_Recorded data:_
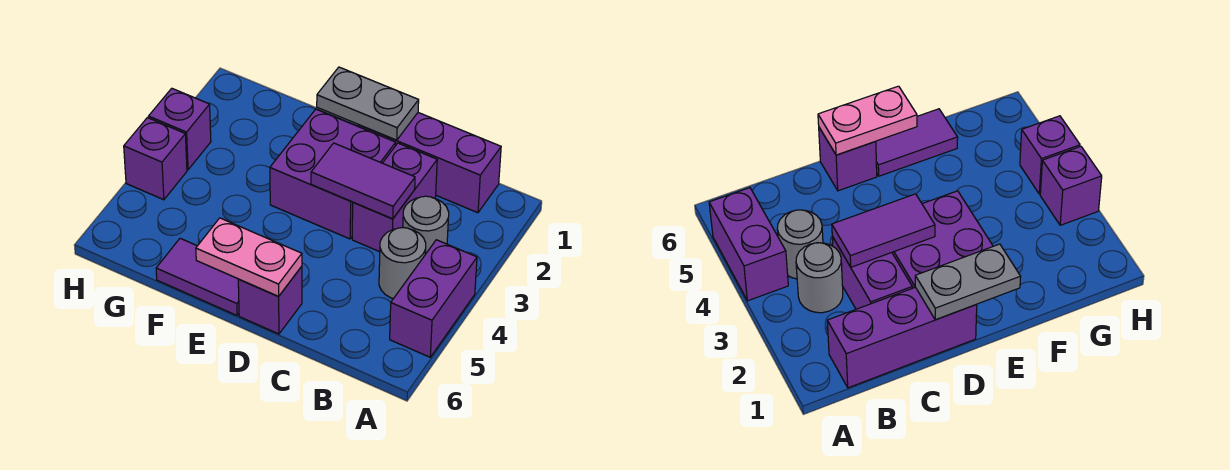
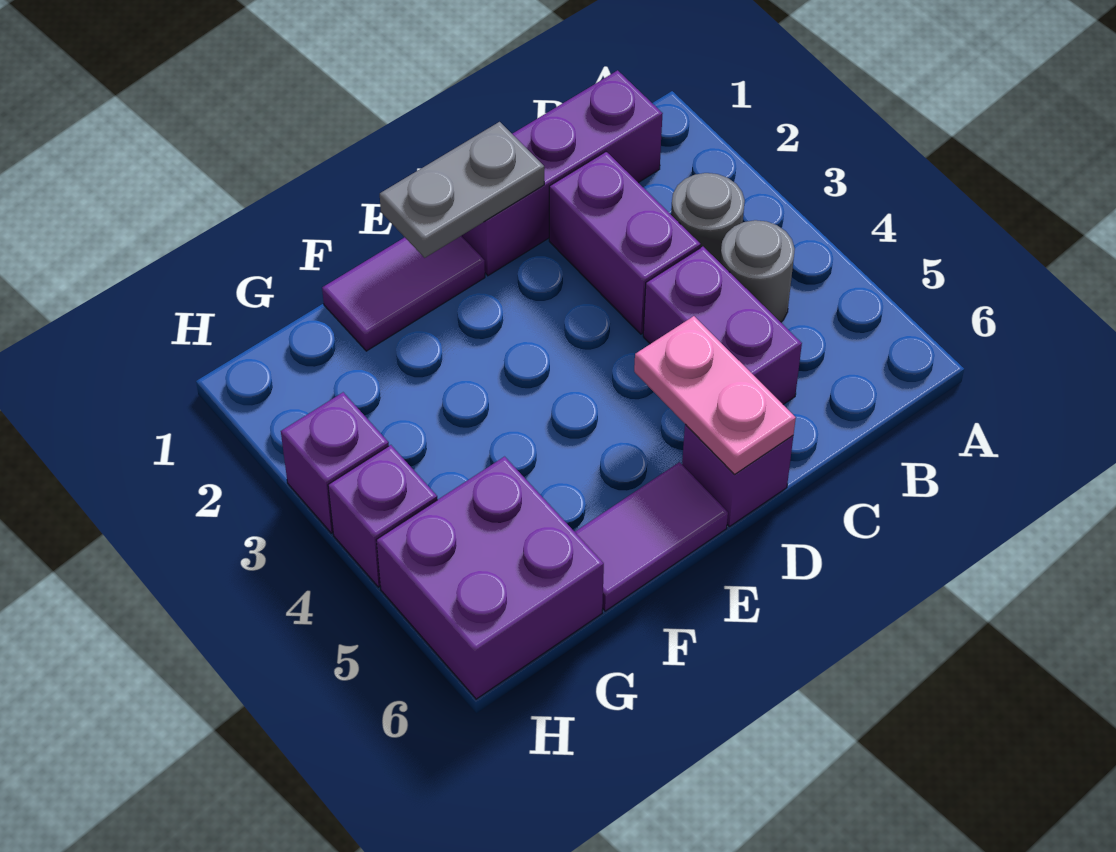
purple brick A4:A5 level 1 -> purple brick C4:C5 level 1
purple tile C3:D3 level 2 -> purple tile E1:F1 level 1
purple brick D2:E3 level 1 -> purple brick G5:H6 level 1
pink plate D6:E6 level 2 -> pink plate D5:D6 level 2

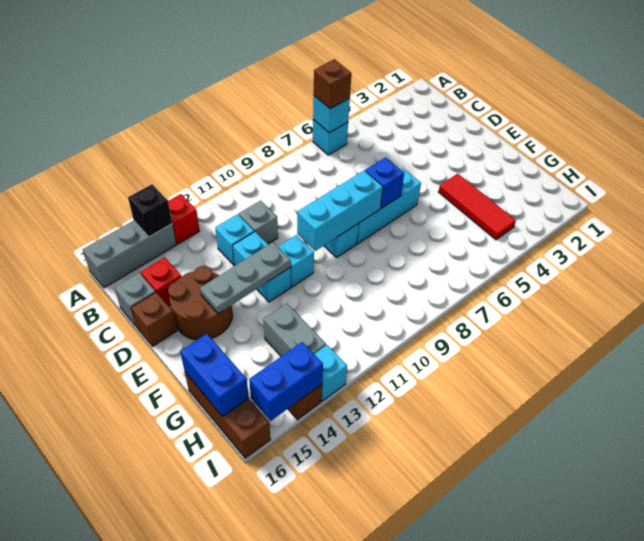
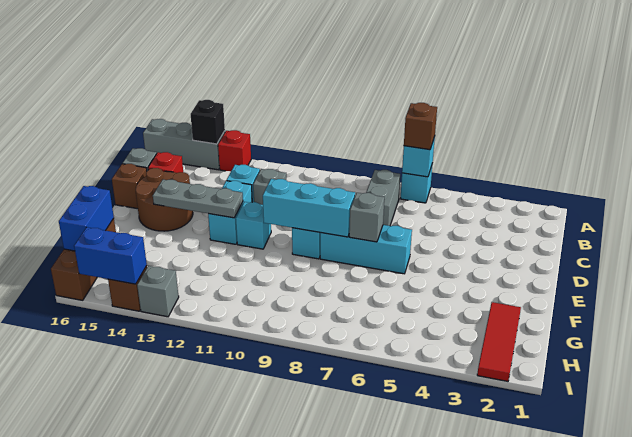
blue brick E7 level 2 -> grey brick E7 level 2
red tile F4:H4 level 1 -> red tile G2:I2 level 1
grey brick G13:H13 level 1 -> grey brick B7:C7 level 1
cyan brick I13 level 1 -> grey brick I13 level 1

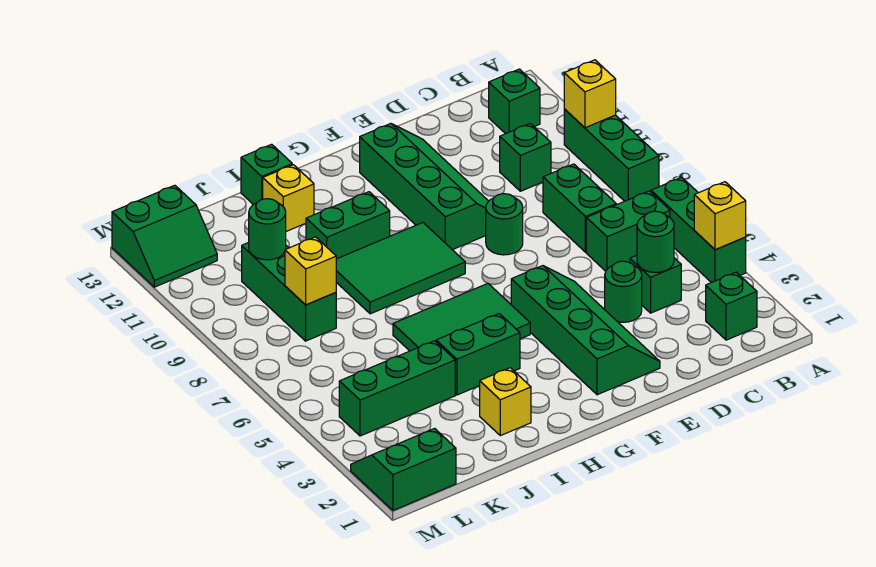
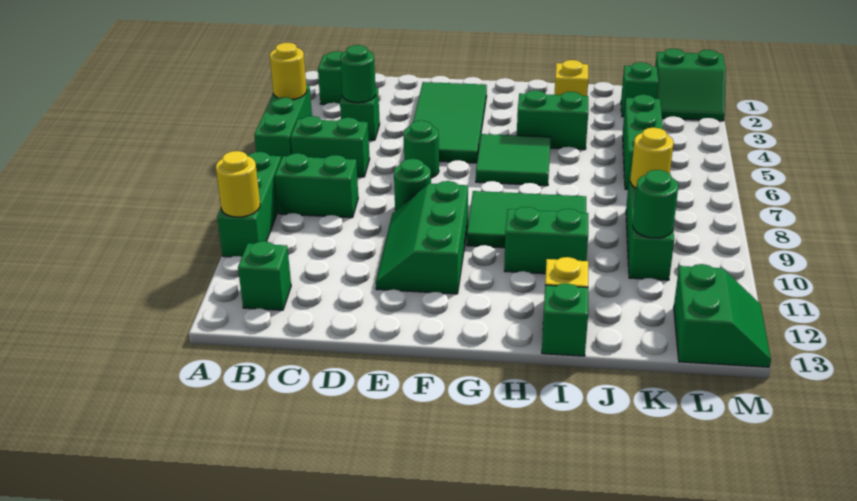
yellow brick A4 level 2 -> yellow round brick A4 level 2
yellow brick A10 level 2 -> yellow round brick A10 level 2
green brick C7:C8 level 1 -> green brick B8:C8 level 1
green brick C10 level 1 -> green brick K2 level 1
green round brick D4 level 1 -> green round brick E6 level 1
green slope E2:F5 level 1 top F -> green tile E2:F5 level 1
green slope E9:F12 level 1 top F -> green slope E9:F11 level 1 top F
green tile G5:I6 level 1 -> green tile G5:H6 level 1
green brick J4:L4 level 1 -> green brick K4:K6 level 1
yellow brick K8 level 2 -> yellow round brick K8 level 2
green slope L12:M13 level 1 top 13 -> green slope L12:M13 level 1 top L

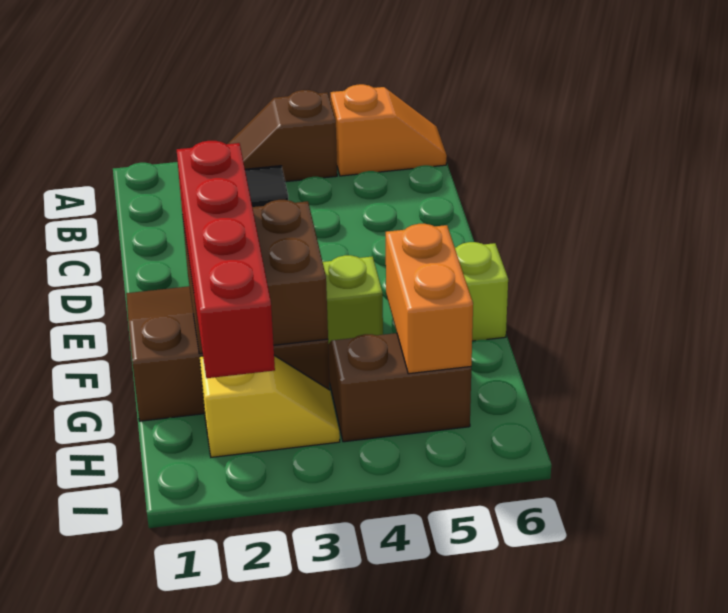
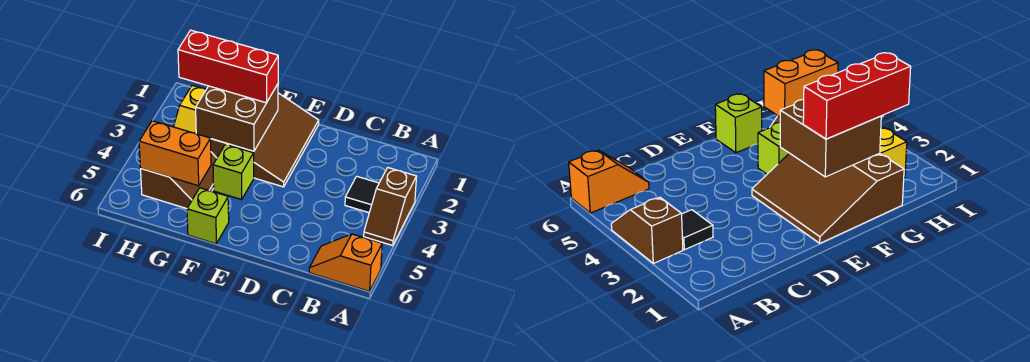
brown slope A3:A4 level 1 top 4 -> brown slope A3:A4 level 1 top 3
orange slope A5:A6 level 1 top 5 -> orange slope A6:B6 level 1 top A
red brick F2:I2 level 3 -> red brick F2:H2 level 3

_Problem statement:_
Where in the entries does the word "green" occur? Copy out each line that has it.

_Written solution:_
green brick C7:C8 level 1 -> green brick B8:C8 level 1
green brick C10 level 1 -> green brick K2 level 1
green round brick D4 level 1 -> green round brick E6 level 1
green slope E2:F5 level 1 top F -> green tile E2:F5 level 1
green slope E9:F12 level 1 top F -> green slope E9:F11 level 1 top F
green tile G5:I6 level 1 -> green tile G5:H6 level 1
green brick J4:L4 level 1 -> green brick K4:K6 level 1
green slope L12:M13 level 1 top 13 -> green slope L12:M13 level 1 top L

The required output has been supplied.